### [TASK TO COMPLETE]
Write out all records as given; omit images.

### [GIVEN RECORDS]
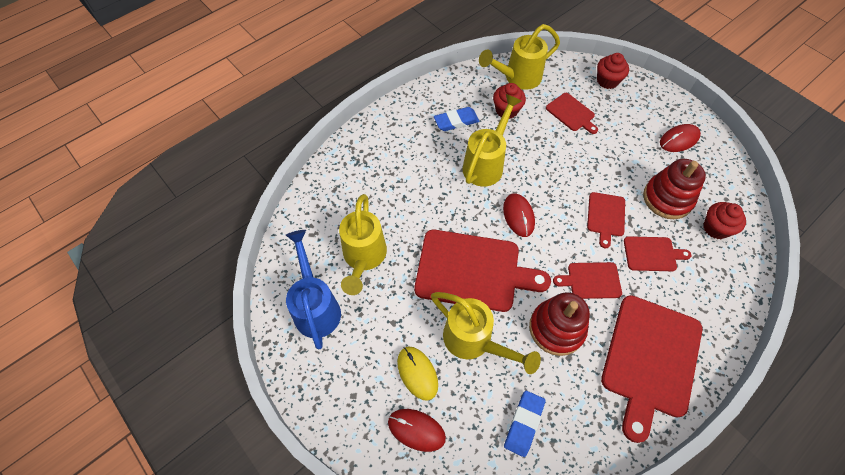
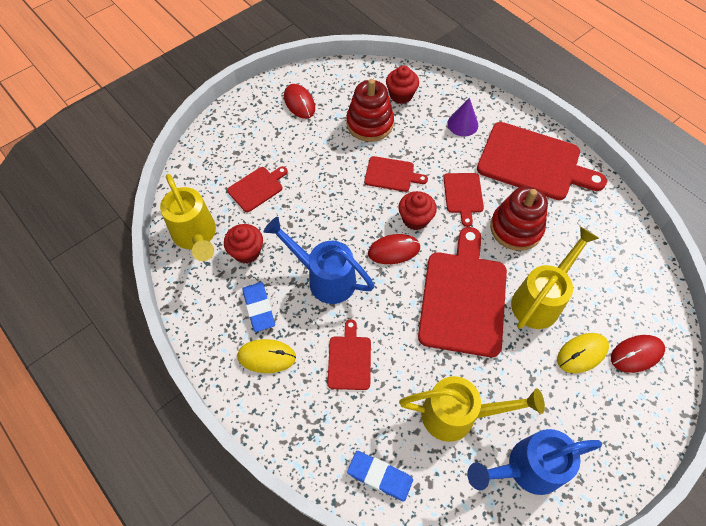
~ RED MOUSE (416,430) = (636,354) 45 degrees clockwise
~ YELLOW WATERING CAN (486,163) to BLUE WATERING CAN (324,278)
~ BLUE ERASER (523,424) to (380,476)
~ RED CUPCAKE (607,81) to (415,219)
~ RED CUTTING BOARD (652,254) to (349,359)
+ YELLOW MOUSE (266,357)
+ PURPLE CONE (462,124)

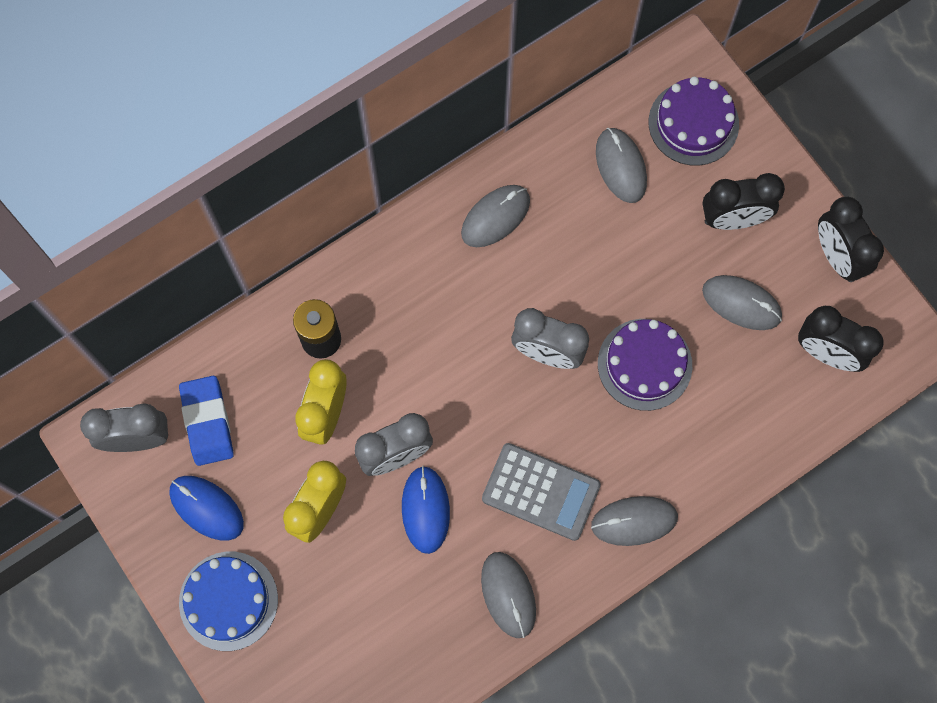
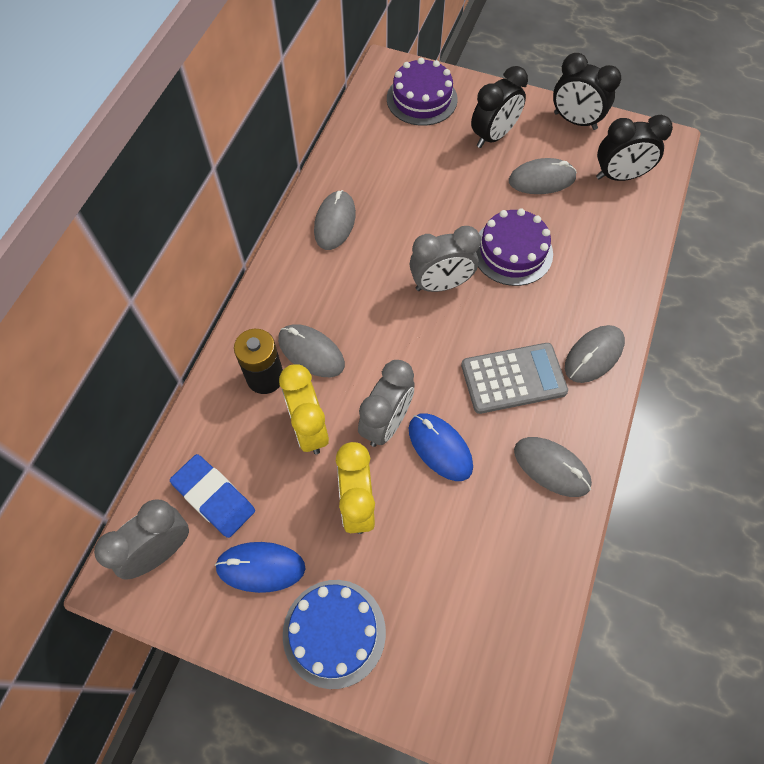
~ GREY MOUSE (621,166) to (311,352)

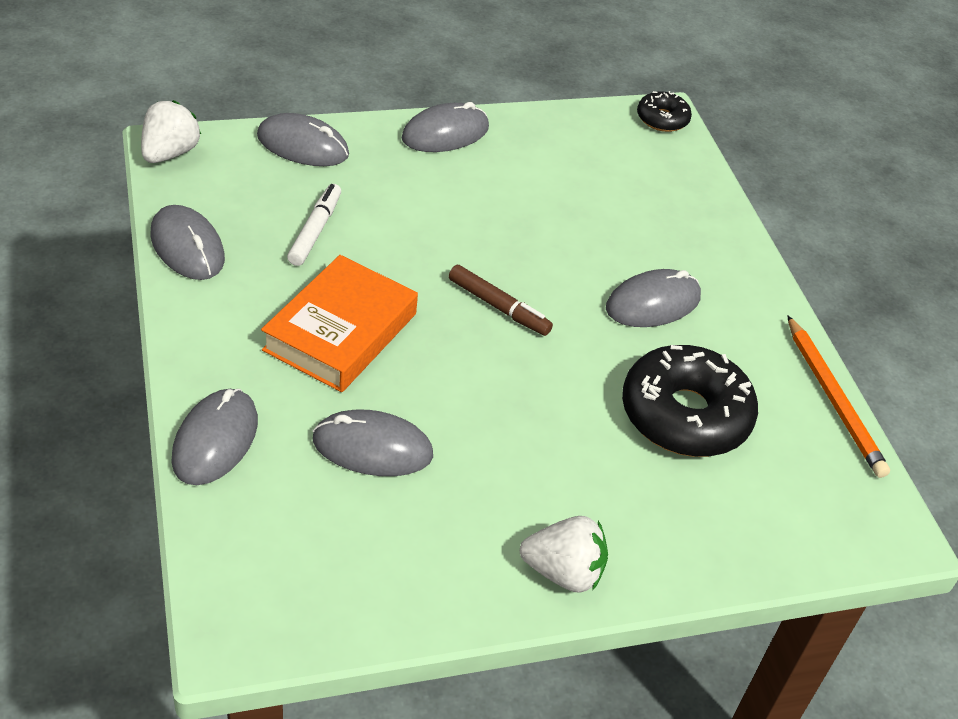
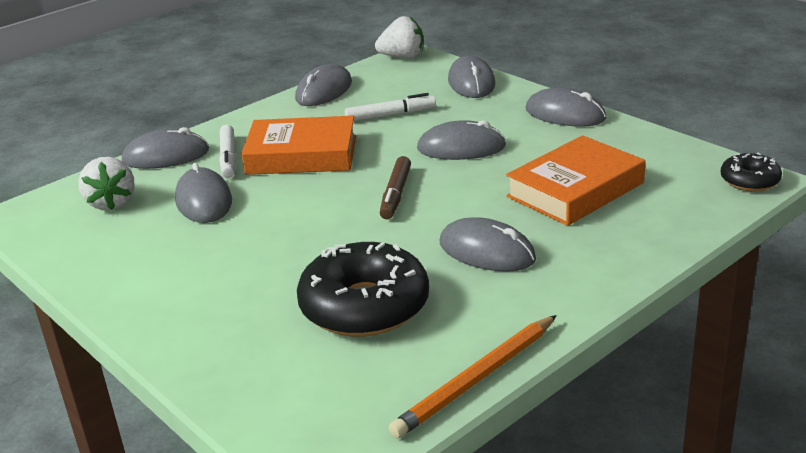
~ WHITE STRAWBERRY (563,572) to (112,203)
+ WHITE MARKER (228,158)
+ GREY MOUSE (461,147)
+ ORANGE BOOK (575,189)

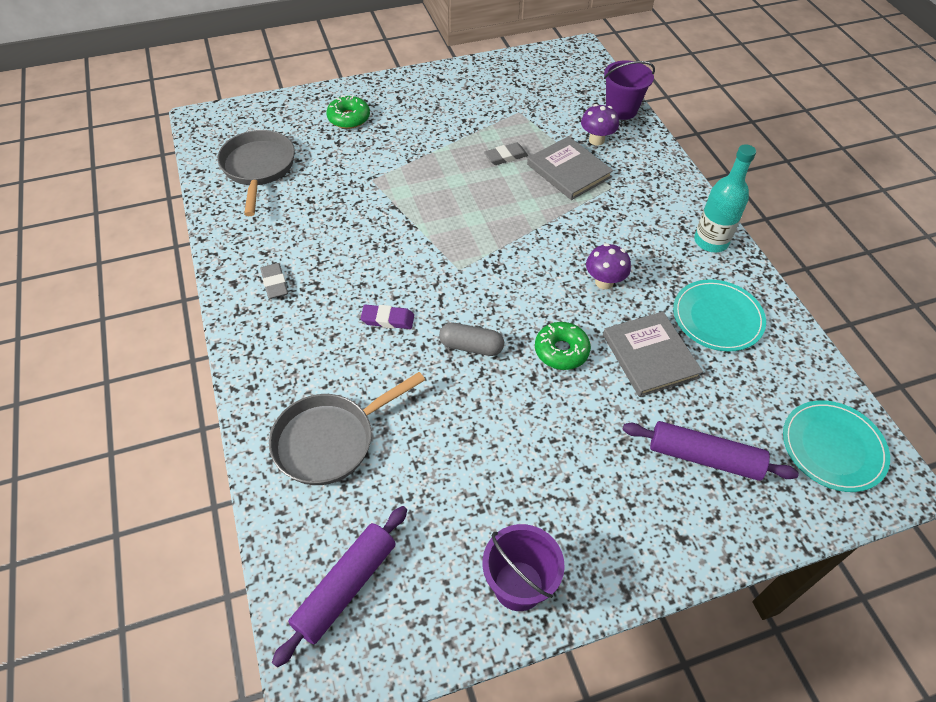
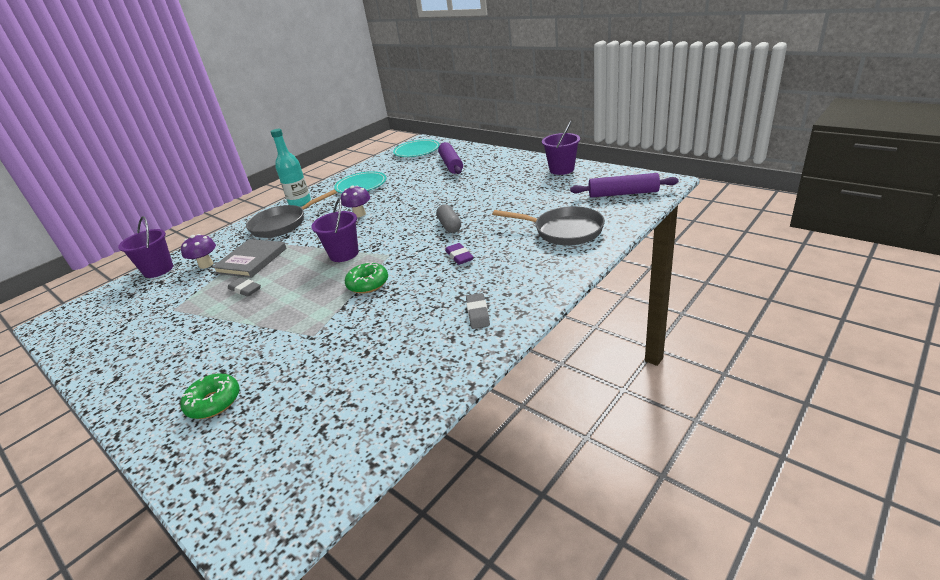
~ GREY PAN (258,168) to (283,224)
~ GREY ERASER (274,283) = (478,313) 45 degrees counterclockwise
~ GREEN DONUT (561,351) to (368,284)
- GREY BOOK (650,356)
+ PURPLE BUCKET (344,254)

### [FINISHED TASK]
~ RED MOUSE (416,430) = (636,354) 45 degrees clockwise
~ YELLOW WATERING CAN (486,163) to BLUE WATERING CAN (324,278)
~ BLUE ERASER (523,424) to (380,476)
~ RED CUPCAKE (607,81) to (415,219)
~ RED CUTTING BOARD (652,254) to (349,359)
+ YELLOW MOUSE (266,357)
+ PURPLE CONE (462,124)

~ GREY MOUSE (621,166) to (311,352)

~ WHITE STRAWBERRY (563,572) to (112,203)
+ WHITE MARKER (228,158)
+ GREY MOUSE (461,147)
+ ORANGE BOOK (575,189)

~ GREY PAN (258,168) to (283,224)
~ GREY ERASER (274,283) = (478,313) 45 degrees counterclockwise
~ GREEN DONUT (561,351) to (368,284)
- GREY BOOK (650,356)
+ PURPLE BUCKET (344,254)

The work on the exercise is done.